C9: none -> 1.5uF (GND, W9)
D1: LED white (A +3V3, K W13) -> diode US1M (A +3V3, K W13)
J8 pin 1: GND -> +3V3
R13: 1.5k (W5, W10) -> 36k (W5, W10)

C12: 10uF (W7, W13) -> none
^^^^
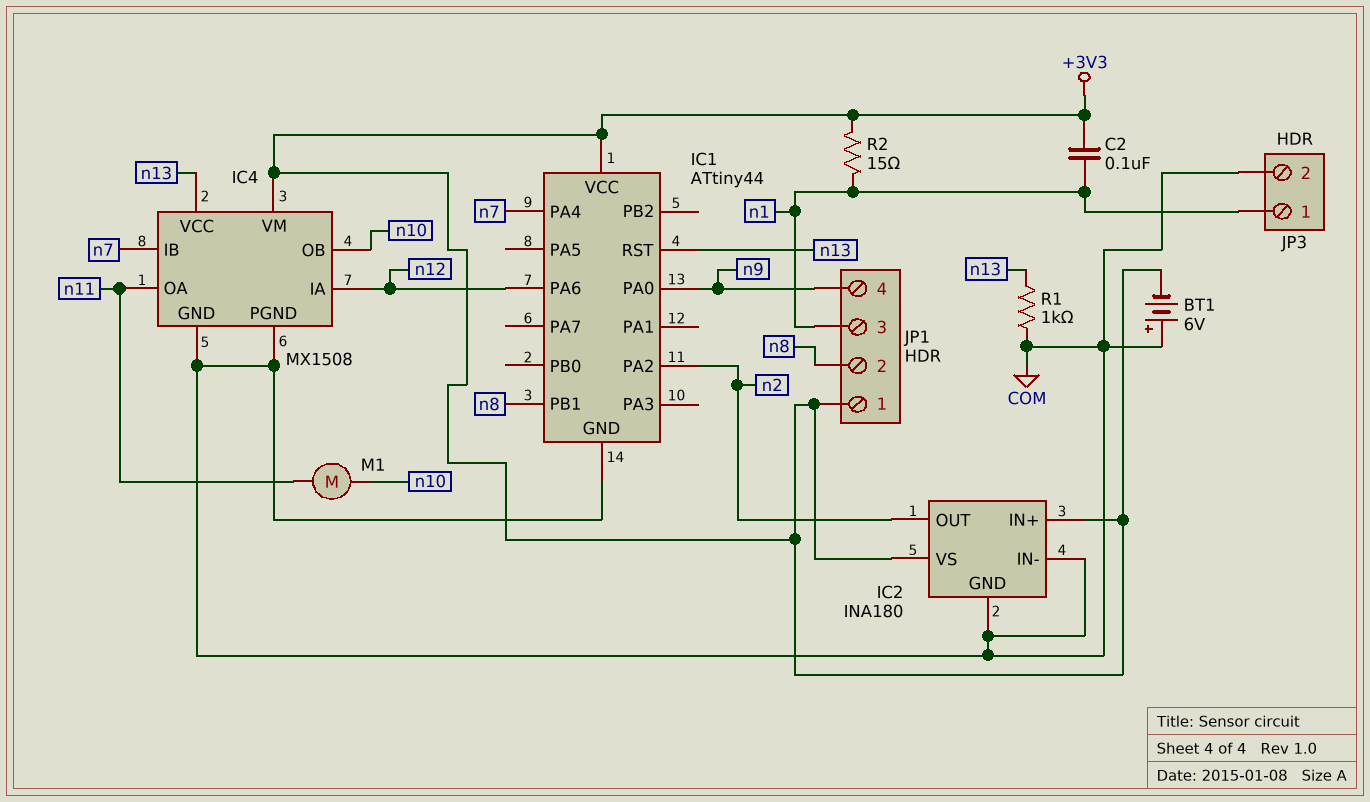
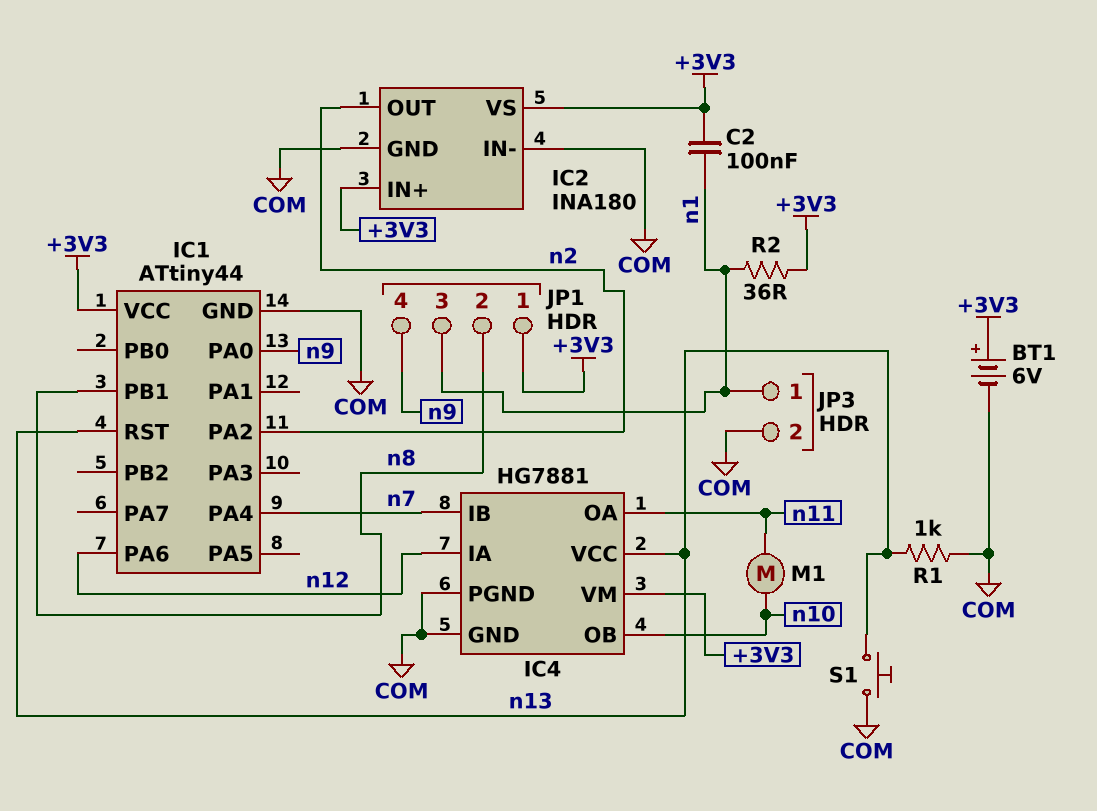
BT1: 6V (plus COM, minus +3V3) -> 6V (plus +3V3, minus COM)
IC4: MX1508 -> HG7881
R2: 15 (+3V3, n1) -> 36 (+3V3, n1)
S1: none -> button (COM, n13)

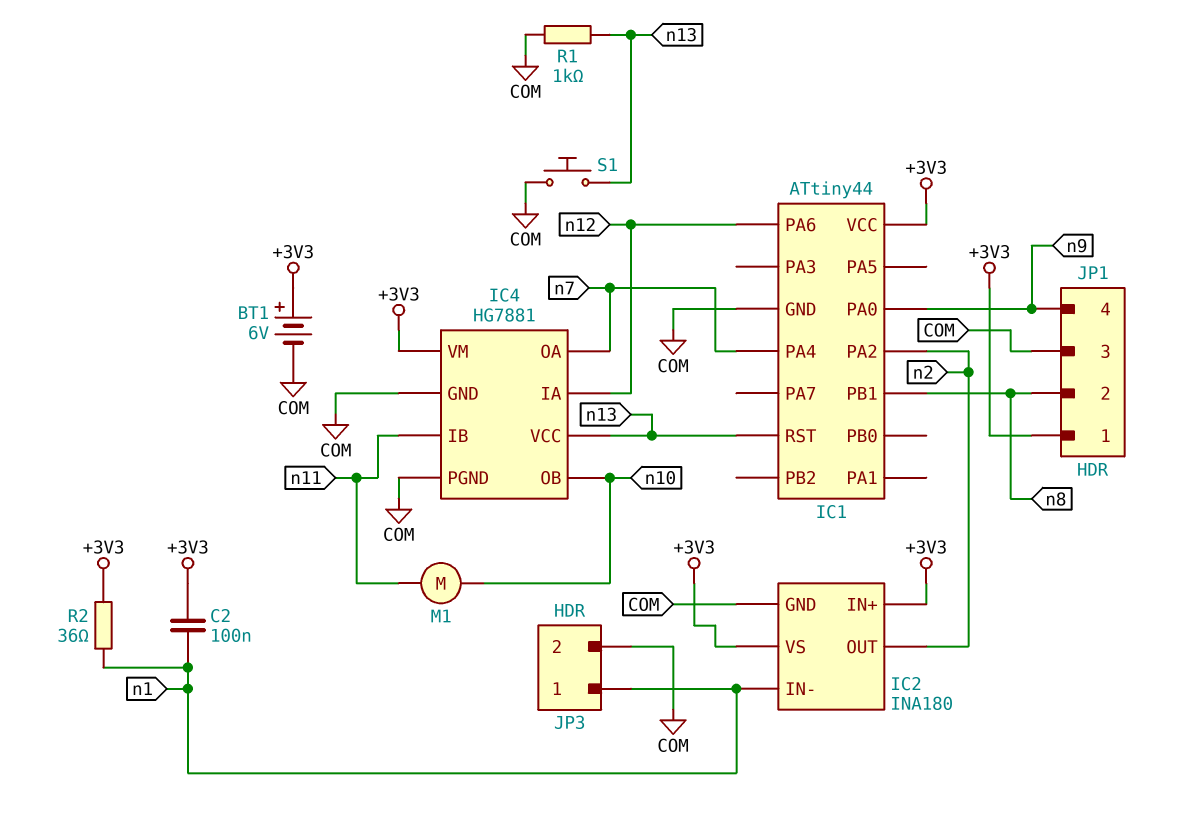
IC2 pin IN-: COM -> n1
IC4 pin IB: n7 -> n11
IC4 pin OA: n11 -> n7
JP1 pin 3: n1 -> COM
^^^^
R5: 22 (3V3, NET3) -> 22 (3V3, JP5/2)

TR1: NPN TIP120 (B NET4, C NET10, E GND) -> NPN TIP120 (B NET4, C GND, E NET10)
^^^^
What to work on: Everything above from the line containing "BT1: 6V (plus" down to the line containing "JP1 pin 3: n1 -> COM" is to be duplicated exactly, both lines included, and the pictures are to be omitted.

Finished task:
BT1: 6V (plus COM, minus +3V3) -> 6V (plus +3V3, minus COM)
IC4: MX1508 -> HG7881
R2: 15 (+3V3, n1) -> 36 (+3V3, n1)
S1: none -> button (COM, n13)

IC2 pin IN-: COM -> n1
IC4 pin IB: n7 -> n11
IC4 pin OA: n11 -> n7
JP1 pin 3: n1 -> COM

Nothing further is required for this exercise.